- What you should do: In the listing below, find the line with "(575, 332) = (423, 197): purple" and the line with "(532, 393) = (578, 537): turquoise", then return them and every line between them exactly, minus the pictures.

- Study material:

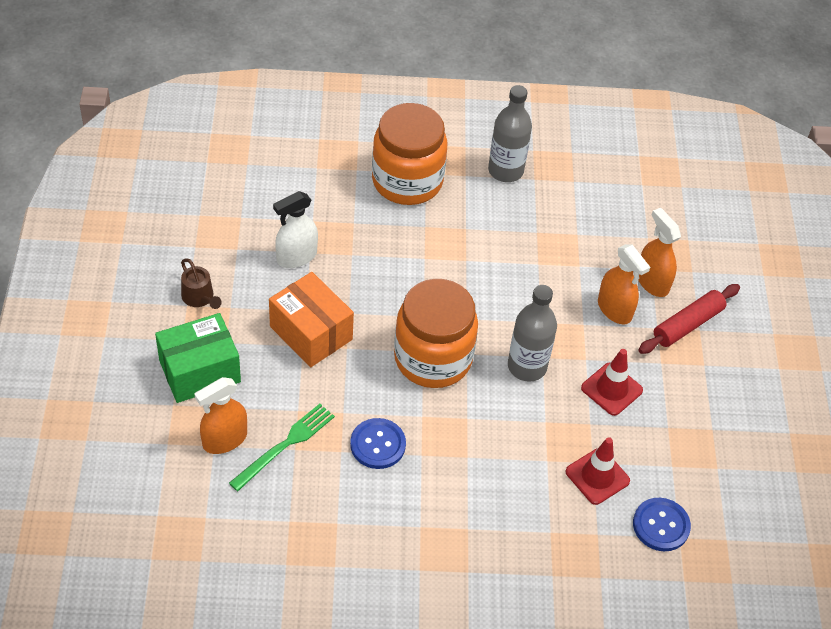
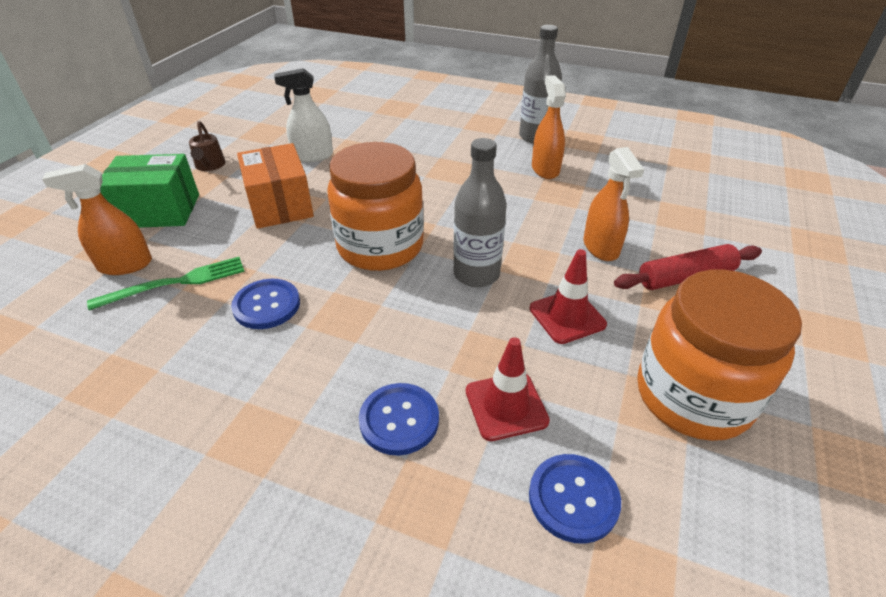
camera: 25 degrees right, 10 degrees down
(407, 181) = (443, 129): orange jar -> orange jar (693, 396)
(532, 508) = (399, 420): none -> blue button
(652, 282) = (653, 234): orange spray bottle -> orange spray bottle (545, 169)

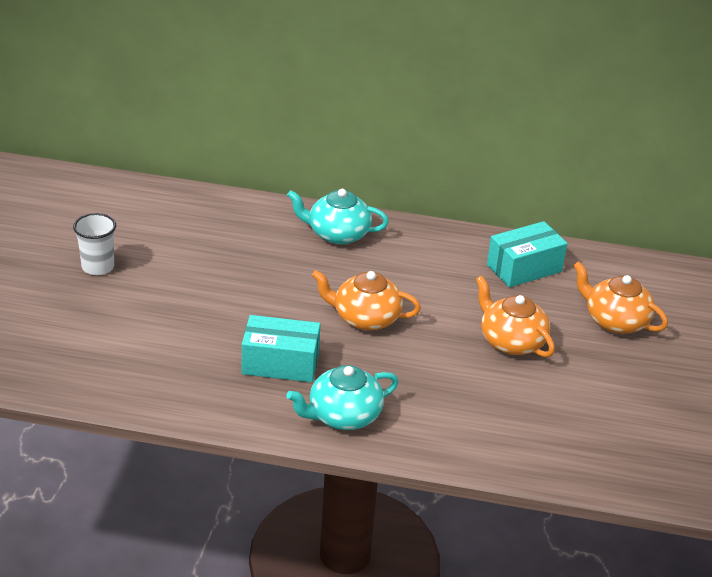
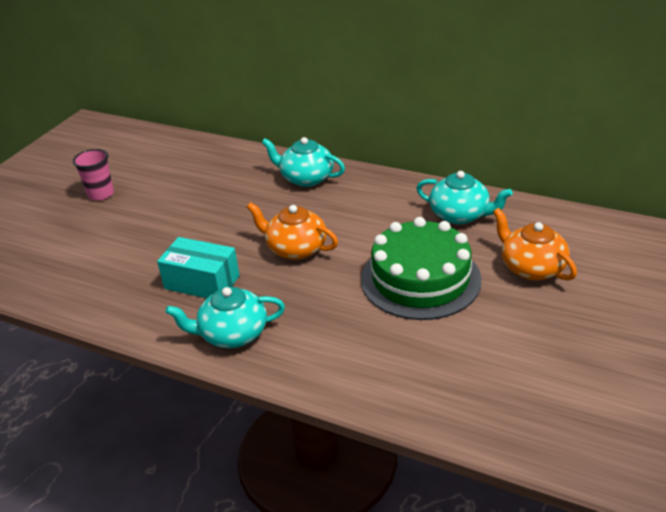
camera: 20 degrees right, 0 degrees up
(98, 267) = (101, 194): white cup -> pink cup
(511, 341) = (420, 279): orange teapot -> green cake
(524, 268) = (460, 215): turquoise box -> turquoise teapot

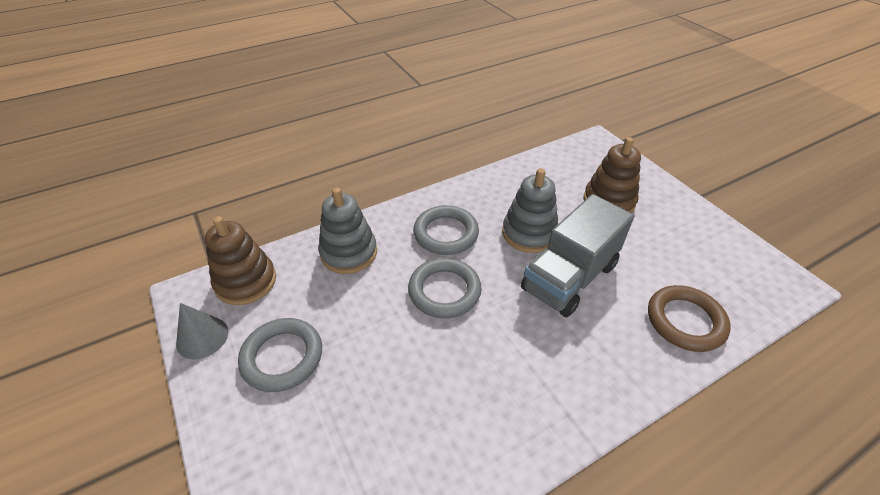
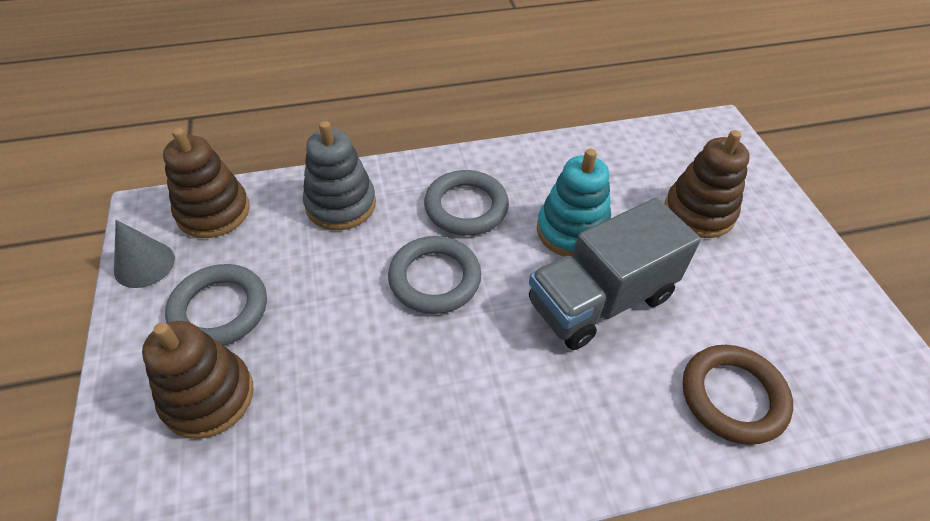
camera: 15 degrees right, 5 degrees up
(301, 429) = (208, 397): none -> brown stacking toy
(529, 233) = (572, 231): grey stacking toy -> turquoise stacking toy

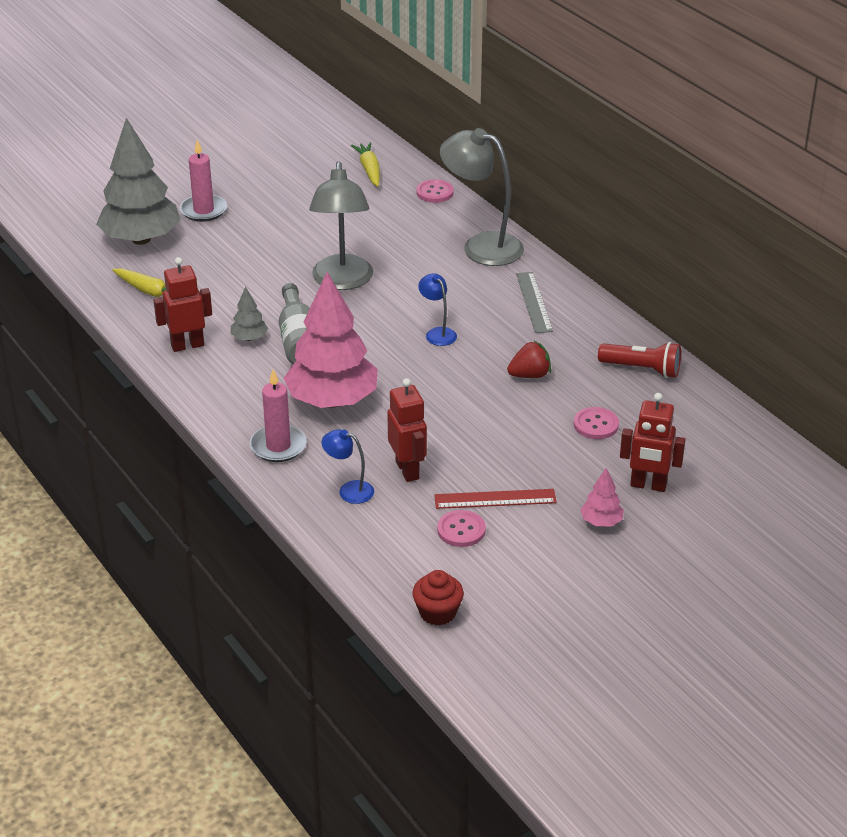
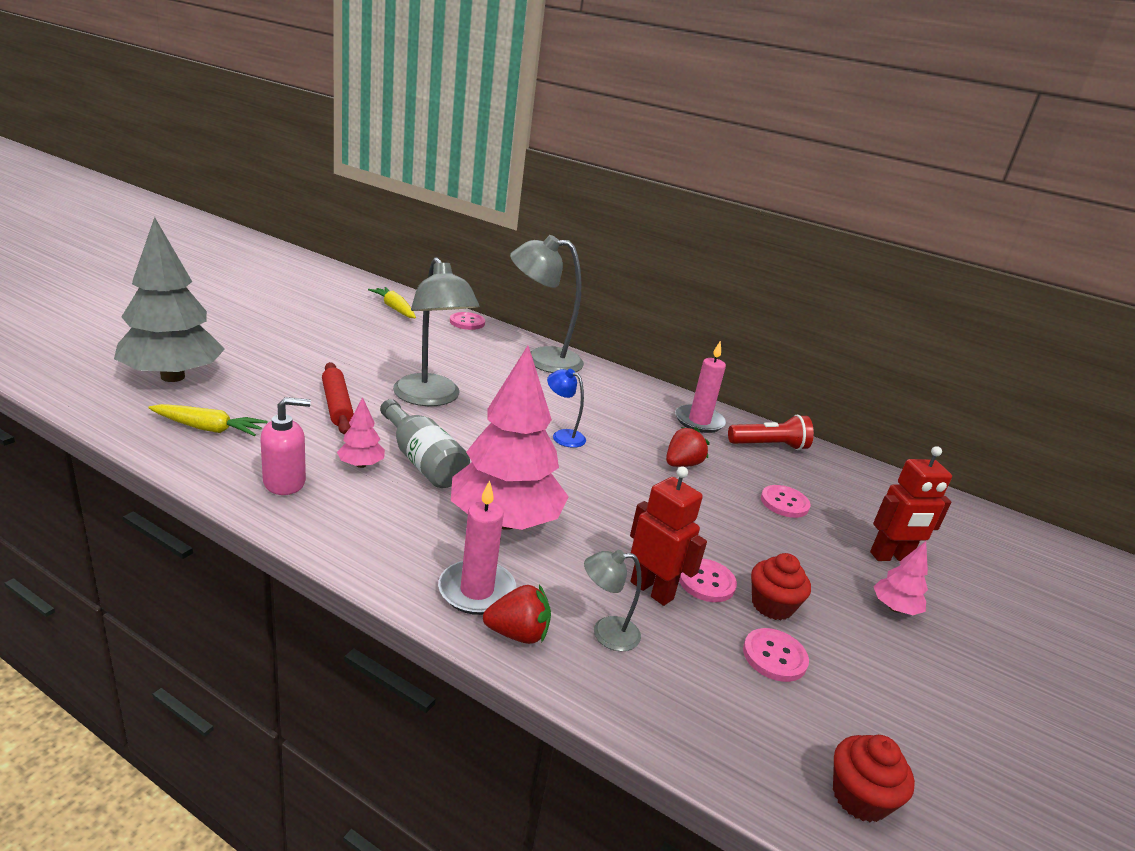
camera: 30 degrees left, 10 degrees down
(187, 345) = (285, 482): red robot -> pink soap dispenser
(203, 210) = (238, 347): pink candle -> pink candle (699, 421)
(249, 338) = (361, 465): grey tree -> pink tree
(258, 280) = (337, 405): none -> red rolling pin
(288, 478) = (518, 634): none -> red strawberry
(349, 490) = (606, 633): blue lamp -> grey lamp
(457, 473) = (706, 582): none -> pink button
(495, 499) = (772, 605): red ruler -> red cupcake
(533, 302) = (626, 400): grey ruler -> none

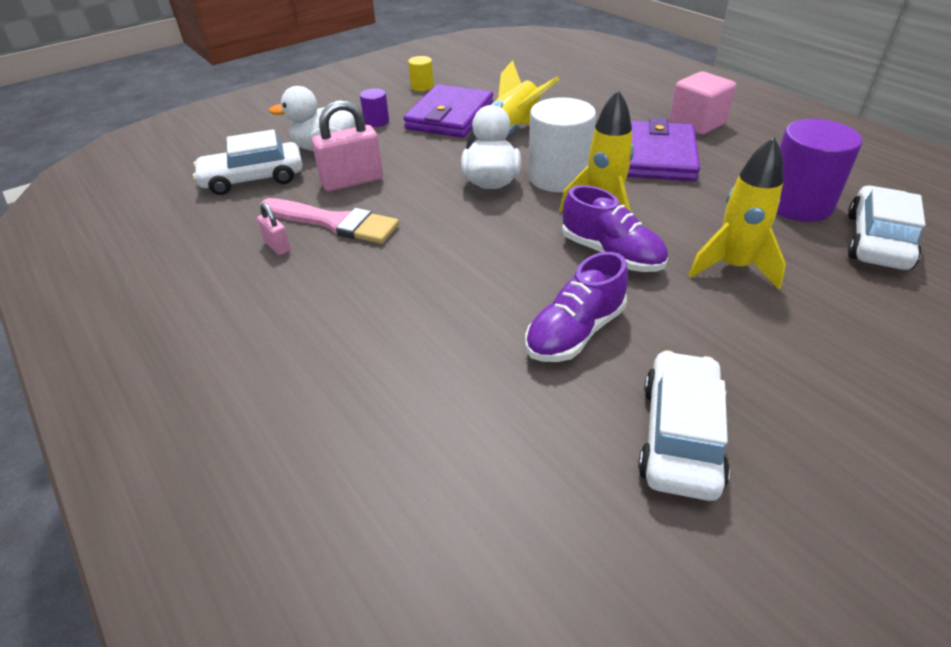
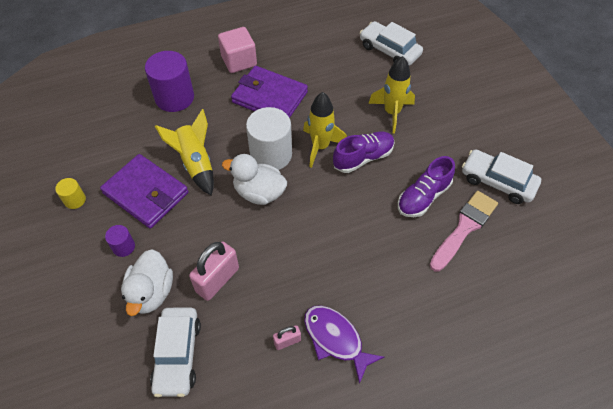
camera: 75 degrees left, 15 degrees up
(285, 285) = (336, 339): none -> purple fish
(334, 222) = (271, 299): pink brush -> pink brush (464, 228)
(352, 181) = (217, 280): pink padlock -> pink padlock turned 45 degrees clockwise
(575, 332) = (423, 197): purple shoe -> purple shoe turned 75 degrees clockwise
(797, 204) = (347, 62): purple cylinder -> purple cylinder (174, 97)

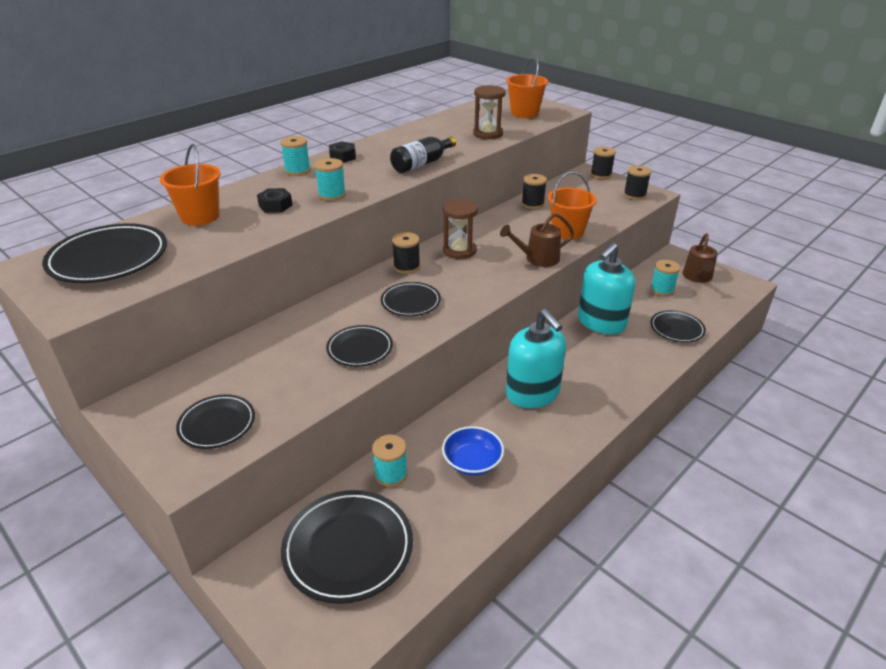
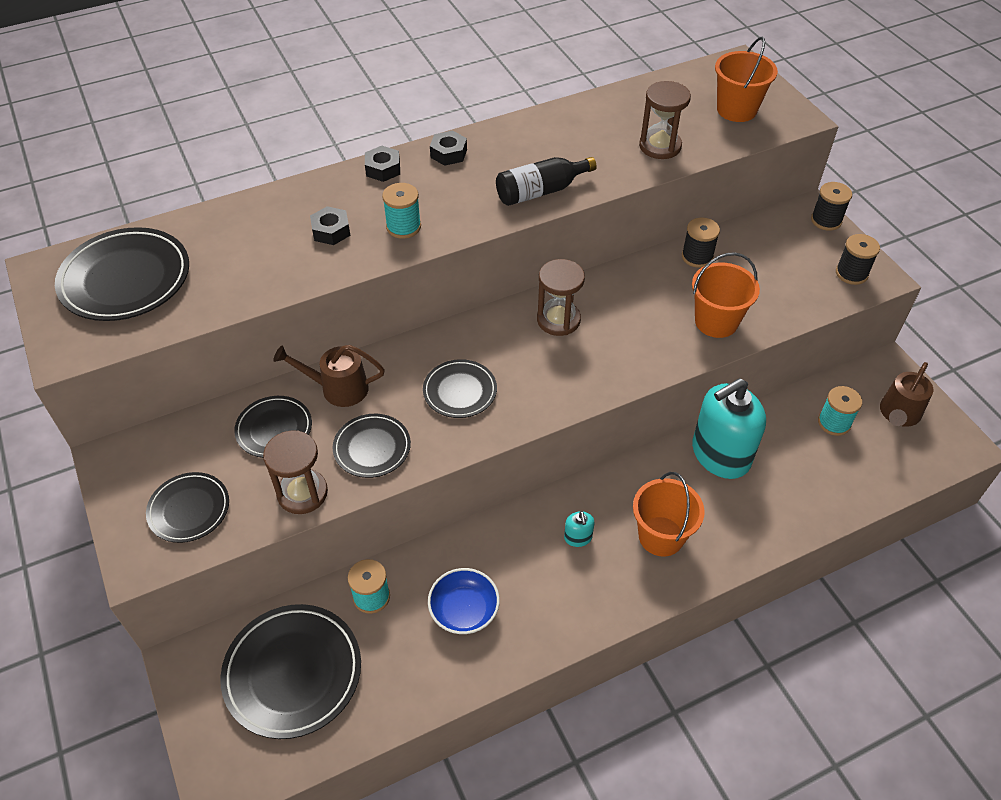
camera: 20 degrees right, 15 degrees up
(200, 216) = (242, 230): orange bucket -> orange bucket (661, 536)
(297, 170) = (383, 169): turquoise spool -> black nut
(315, 389) = (302, 493): none -> brown hourglass
(406, 267) = (481, 331): black spool -> none
(532, 393) = (578, 537): turquoise soap dispenser -> turquoise soap dispenser, size x0.40
(537, 259) = (650, 360): brown watering can -> brown watering can (337, 388)
(676, 329) = (815, 494): black plate -> black plate (274, 429)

- Answer section:
(575, 332) = (423, 197): purple shoe -> purple shoe turned 75 degrees clockwise
(797, 204) = (347, 62): purple cylinder -> purple cylinder (174, 97)

camera: 20 degrees right, 15 degrees up
(200, 216) = (242, 230): orange bucket -> orange bucket (661, 536)
(297, 170) = (383, 169): turquoise spool -> black nut
(315, 389) = (302, 493): none -> brown hourglass
(406, 267) = (481, 331): black spool -> none
(532, 393) = (578, 537): turquoise soap dispenser -> turquoise soap dispenser, size x0.40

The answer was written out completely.